BEGIN AVAILABLE DATA
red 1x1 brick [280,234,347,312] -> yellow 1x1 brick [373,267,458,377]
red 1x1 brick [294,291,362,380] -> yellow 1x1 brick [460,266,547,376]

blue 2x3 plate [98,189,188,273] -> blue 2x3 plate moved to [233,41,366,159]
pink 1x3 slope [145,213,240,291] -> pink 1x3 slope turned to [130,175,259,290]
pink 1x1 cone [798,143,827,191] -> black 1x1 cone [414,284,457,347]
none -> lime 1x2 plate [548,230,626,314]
END AVAILABLE DATA
BEGIN AVAILABLE DATA
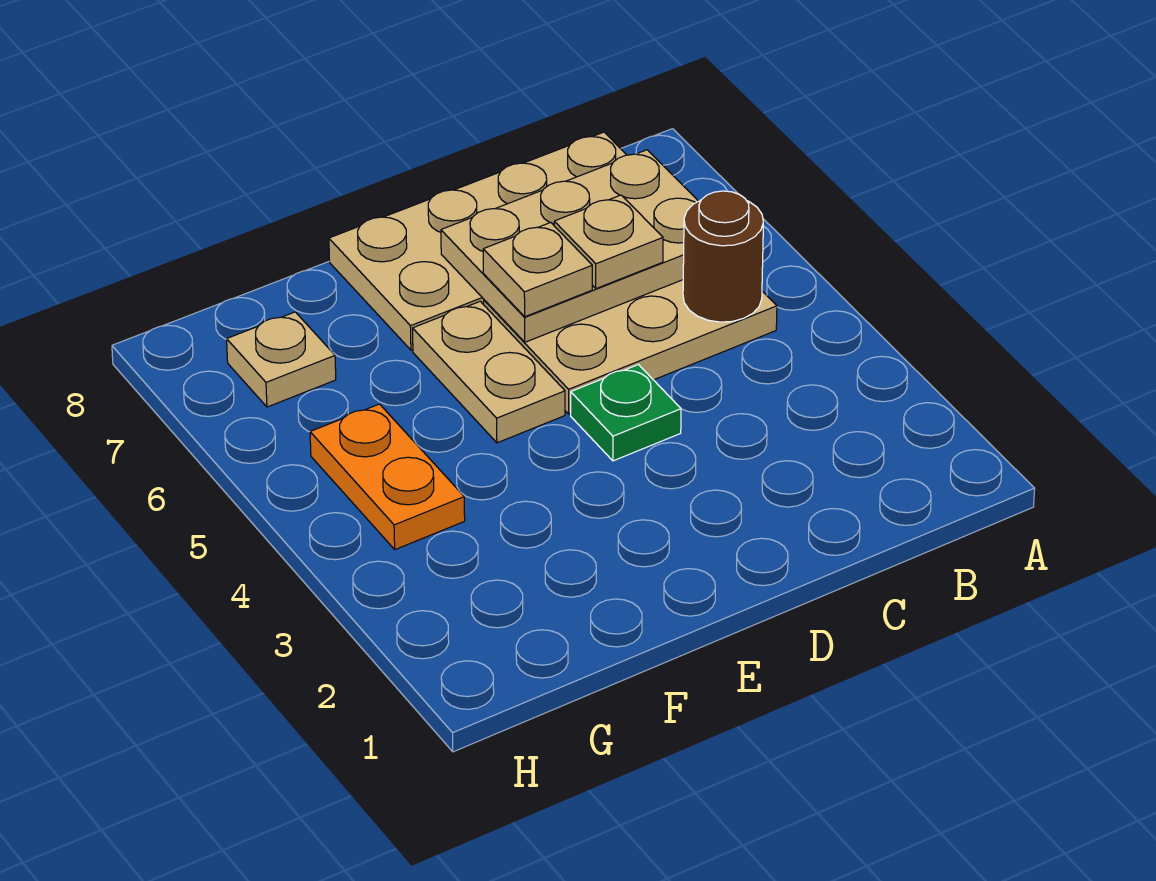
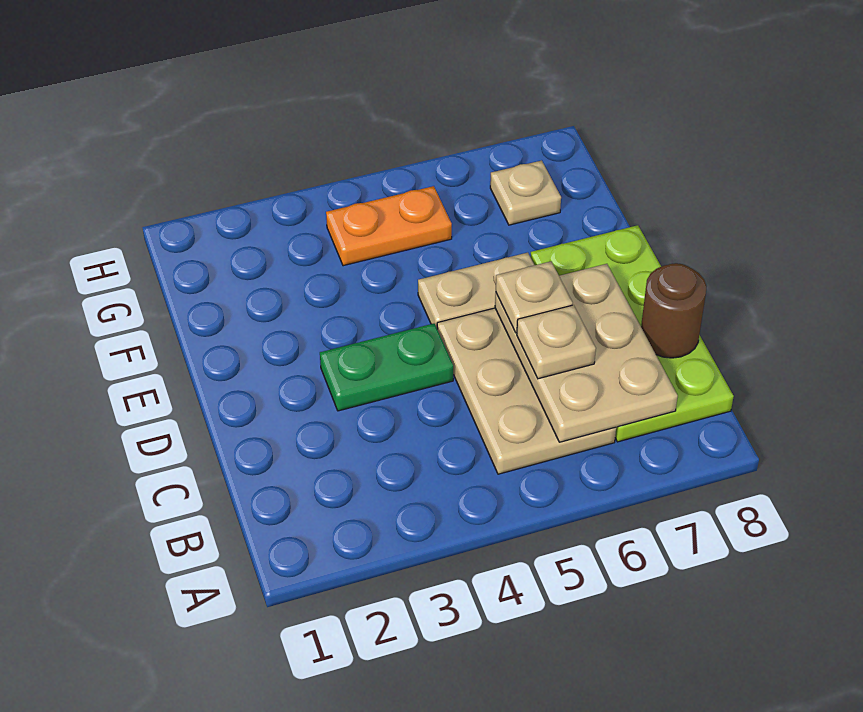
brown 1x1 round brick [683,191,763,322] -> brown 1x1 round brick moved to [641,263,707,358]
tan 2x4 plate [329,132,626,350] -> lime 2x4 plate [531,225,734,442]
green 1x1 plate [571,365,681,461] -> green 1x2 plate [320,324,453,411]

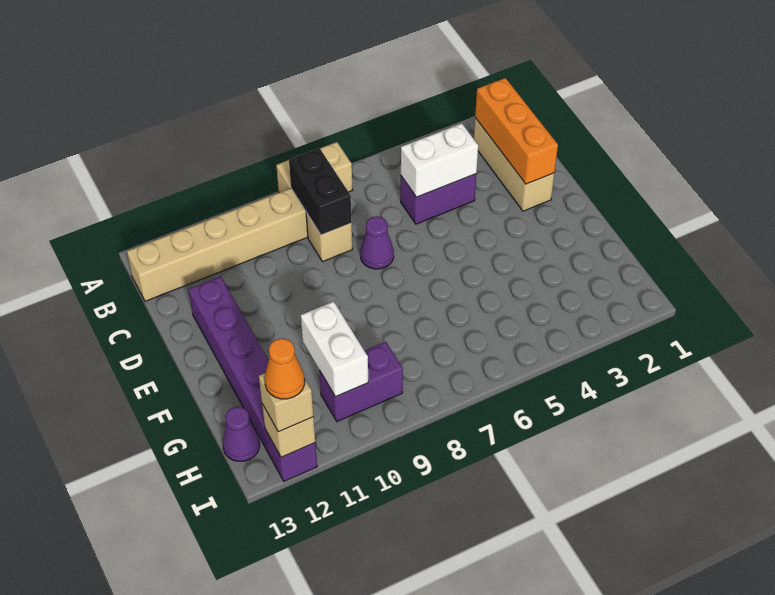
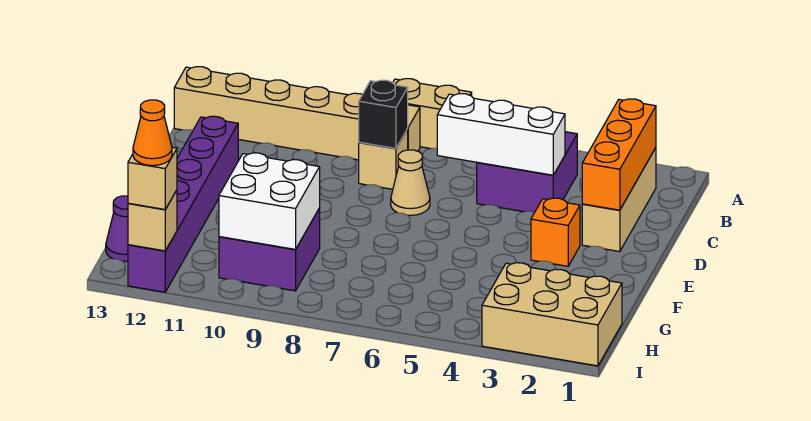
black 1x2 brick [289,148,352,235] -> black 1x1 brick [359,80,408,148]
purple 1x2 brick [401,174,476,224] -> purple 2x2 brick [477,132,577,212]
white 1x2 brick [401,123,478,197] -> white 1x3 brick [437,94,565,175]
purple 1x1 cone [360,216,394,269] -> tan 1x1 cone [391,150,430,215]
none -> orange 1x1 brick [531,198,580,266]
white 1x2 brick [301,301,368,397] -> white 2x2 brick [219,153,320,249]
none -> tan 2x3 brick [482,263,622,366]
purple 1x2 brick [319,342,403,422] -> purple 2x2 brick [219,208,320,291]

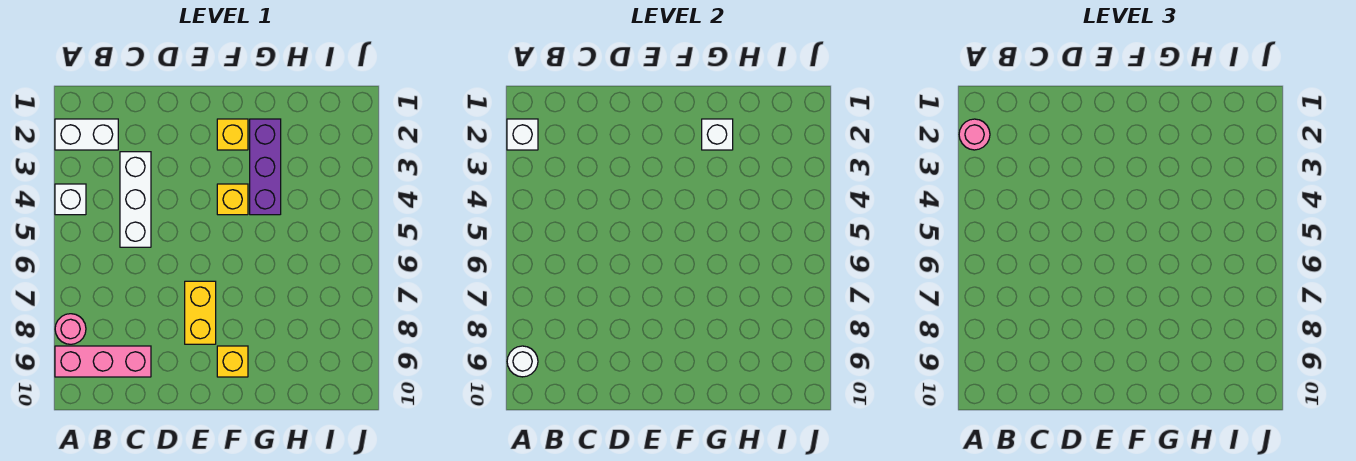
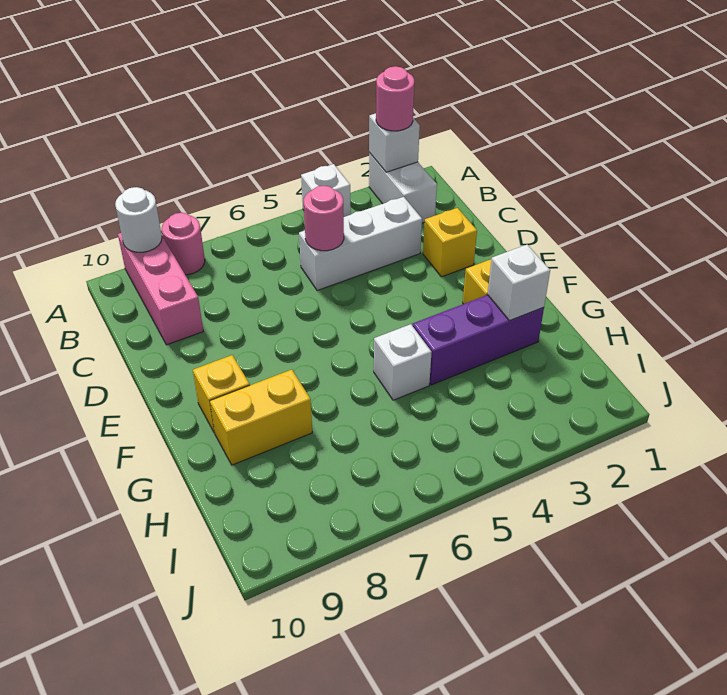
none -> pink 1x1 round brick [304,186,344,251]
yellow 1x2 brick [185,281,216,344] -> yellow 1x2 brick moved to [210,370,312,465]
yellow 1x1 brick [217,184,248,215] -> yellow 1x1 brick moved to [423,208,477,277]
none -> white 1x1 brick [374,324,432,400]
END AVAILABLE DATA
#### [WORK TO BE COMPLETED]
Give the number of lines in the records that contain the string "black", and write nothing besides that number.

#### [REPLY TO THE EXERCISE]
2